> **DIRECTIONS**: Your answer should be the exact lines of the data below from the one containing "pink cross: rotated" through the one containing "pink cross: moved 13 px left"; please include nothing else.

> **DATA PROVIDED**:
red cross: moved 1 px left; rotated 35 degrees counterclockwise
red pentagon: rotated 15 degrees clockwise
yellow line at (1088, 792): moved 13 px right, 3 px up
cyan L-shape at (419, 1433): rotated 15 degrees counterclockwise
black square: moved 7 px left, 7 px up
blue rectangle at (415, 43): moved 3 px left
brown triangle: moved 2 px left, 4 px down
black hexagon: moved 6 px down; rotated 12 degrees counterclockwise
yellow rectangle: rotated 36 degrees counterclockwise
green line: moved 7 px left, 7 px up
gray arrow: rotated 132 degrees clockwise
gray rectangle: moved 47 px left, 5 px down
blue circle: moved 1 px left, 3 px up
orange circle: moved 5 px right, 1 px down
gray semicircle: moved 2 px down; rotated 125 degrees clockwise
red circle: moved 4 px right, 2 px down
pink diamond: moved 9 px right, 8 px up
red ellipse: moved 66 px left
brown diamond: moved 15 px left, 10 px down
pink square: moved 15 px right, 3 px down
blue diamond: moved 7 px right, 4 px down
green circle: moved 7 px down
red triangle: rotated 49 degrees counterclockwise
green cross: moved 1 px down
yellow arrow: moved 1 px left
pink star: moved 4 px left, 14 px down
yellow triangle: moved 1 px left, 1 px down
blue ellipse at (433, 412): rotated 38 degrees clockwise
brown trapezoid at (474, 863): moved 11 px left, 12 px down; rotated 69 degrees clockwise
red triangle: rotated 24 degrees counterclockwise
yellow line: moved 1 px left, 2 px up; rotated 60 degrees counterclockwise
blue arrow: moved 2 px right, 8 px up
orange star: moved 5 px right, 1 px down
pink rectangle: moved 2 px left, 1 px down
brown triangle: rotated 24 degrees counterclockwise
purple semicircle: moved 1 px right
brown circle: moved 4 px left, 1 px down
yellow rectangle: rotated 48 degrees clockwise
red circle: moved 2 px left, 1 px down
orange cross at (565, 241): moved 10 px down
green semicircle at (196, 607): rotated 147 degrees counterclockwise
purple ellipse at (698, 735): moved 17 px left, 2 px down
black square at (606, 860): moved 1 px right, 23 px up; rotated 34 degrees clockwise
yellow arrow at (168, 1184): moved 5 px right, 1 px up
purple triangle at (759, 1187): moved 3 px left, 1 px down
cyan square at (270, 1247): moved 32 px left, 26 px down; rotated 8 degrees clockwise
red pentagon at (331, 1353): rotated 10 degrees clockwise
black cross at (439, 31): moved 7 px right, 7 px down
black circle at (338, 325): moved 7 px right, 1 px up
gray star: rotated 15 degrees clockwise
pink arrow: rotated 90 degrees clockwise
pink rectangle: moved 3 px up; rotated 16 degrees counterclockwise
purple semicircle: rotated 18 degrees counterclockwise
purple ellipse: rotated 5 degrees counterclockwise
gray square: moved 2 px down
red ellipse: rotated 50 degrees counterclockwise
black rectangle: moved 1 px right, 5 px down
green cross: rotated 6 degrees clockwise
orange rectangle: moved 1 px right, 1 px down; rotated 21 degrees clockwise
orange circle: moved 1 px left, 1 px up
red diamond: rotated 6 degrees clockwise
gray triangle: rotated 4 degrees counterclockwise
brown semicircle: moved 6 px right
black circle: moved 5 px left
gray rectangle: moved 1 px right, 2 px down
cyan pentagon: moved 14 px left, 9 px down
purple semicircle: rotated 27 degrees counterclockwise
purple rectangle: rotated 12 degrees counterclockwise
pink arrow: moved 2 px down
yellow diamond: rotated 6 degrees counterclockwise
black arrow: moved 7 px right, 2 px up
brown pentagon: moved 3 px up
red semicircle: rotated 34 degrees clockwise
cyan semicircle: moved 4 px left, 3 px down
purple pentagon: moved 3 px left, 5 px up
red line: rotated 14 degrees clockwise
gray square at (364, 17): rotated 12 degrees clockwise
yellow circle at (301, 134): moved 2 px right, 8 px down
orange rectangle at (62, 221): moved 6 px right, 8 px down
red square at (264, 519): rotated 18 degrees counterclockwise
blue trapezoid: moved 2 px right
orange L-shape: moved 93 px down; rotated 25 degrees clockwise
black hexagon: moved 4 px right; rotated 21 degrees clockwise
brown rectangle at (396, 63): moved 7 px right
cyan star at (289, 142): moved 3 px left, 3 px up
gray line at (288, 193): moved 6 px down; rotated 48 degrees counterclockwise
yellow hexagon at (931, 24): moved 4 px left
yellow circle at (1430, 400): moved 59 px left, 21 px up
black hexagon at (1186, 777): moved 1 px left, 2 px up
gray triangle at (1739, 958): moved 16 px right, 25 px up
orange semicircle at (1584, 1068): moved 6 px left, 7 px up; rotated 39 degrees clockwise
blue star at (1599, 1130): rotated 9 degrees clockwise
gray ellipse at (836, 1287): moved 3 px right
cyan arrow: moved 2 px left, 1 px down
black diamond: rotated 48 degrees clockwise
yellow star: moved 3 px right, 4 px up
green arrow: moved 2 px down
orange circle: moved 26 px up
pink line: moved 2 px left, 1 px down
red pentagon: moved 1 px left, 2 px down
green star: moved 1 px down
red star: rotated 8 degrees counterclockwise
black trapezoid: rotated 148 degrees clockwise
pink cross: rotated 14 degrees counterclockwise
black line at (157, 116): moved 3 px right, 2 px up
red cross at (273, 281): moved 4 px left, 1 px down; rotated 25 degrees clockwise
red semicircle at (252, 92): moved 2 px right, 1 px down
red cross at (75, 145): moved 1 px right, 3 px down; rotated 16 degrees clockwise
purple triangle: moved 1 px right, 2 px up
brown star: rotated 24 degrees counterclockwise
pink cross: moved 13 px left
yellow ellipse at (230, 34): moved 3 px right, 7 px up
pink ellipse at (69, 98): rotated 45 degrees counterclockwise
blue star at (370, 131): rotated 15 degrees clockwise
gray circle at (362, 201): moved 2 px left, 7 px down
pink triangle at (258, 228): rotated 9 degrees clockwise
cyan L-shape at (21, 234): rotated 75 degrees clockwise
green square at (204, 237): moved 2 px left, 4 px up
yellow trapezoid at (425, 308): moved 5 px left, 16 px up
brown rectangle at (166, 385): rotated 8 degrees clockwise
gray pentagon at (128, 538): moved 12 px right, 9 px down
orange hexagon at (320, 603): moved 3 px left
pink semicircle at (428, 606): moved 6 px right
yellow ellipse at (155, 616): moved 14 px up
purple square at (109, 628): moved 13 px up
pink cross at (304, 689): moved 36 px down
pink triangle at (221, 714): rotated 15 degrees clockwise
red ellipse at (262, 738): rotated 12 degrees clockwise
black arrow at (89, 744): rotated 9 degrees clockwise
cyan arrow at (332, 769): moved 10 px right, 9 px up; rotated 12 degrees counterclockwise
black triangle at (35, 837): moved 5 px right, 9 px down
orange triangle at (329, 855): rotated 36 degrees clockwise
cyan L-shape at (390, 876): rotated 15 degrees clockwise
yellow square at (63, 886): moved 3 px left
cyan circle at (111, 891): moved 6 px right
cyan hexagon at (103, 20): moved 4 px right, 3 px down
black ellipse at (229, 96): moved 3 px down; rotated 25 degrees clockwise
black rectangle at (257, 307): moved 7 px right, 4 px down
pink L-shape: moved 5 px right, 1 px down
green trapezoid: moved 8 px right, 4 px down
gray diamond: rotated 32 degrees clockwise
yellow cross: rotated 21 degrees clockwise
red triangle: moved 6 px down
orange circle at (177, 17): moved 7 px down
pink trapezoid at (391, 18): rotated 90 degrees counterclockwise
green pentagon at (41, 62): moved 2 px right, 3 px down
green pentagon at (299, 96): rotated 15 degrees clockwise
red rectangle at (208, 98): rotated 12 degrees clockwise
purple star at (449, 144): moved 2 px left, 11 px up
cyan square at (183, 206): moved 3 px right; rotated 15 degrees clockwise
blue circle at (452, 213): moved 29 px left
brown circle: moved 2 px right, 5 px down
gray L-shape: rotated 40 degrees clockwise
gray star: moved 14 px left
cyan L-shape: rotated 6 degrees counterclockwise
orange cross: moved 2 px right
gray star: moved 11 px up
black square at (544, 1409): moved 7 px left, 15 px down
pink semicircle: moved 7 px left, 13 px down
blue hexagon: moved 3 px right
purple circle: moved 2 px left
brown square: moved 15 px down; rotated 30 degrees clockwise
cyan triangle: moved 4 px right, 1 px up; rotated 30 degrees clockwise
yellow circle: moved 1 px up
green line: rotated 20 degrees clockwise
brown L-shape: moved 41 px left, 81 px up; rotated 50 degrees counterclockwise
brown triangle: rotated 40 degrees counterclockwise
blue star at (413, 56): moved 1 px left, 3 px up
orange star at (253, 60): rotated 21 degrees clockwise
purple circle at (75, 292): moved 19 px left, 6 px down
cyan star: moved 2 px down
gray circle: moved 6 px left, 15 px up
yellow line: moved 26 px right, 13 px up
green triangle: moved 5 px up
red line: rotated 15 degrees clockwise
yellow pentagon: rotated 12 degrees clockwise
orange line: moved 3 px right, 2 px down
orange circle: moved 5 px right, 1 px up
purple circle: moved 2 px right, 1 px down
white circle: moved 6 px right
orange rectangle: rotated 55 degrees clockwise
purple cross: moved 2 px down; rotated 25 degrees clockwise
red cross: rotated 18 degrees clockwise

> **FINISHED TASK**:
pink cross: rotated 14 degrees counterclockwise
black line at (157, 116): moved 3 px right, 2 px up
red cross at (273, 281): moved 4 px left, 1 px down; rotated 25 degrees clockwise
red semicircle at (252, 92): moved 2 px right, 1 px down
red cross at (75, 145): moved 1 px right, 3 px down; rotated 16 degrees clockwise
purple triangle: moved 1 px right, 2 px up
brown star: rotated 24 degrees counterclockwise
pink cross: moved 13 px left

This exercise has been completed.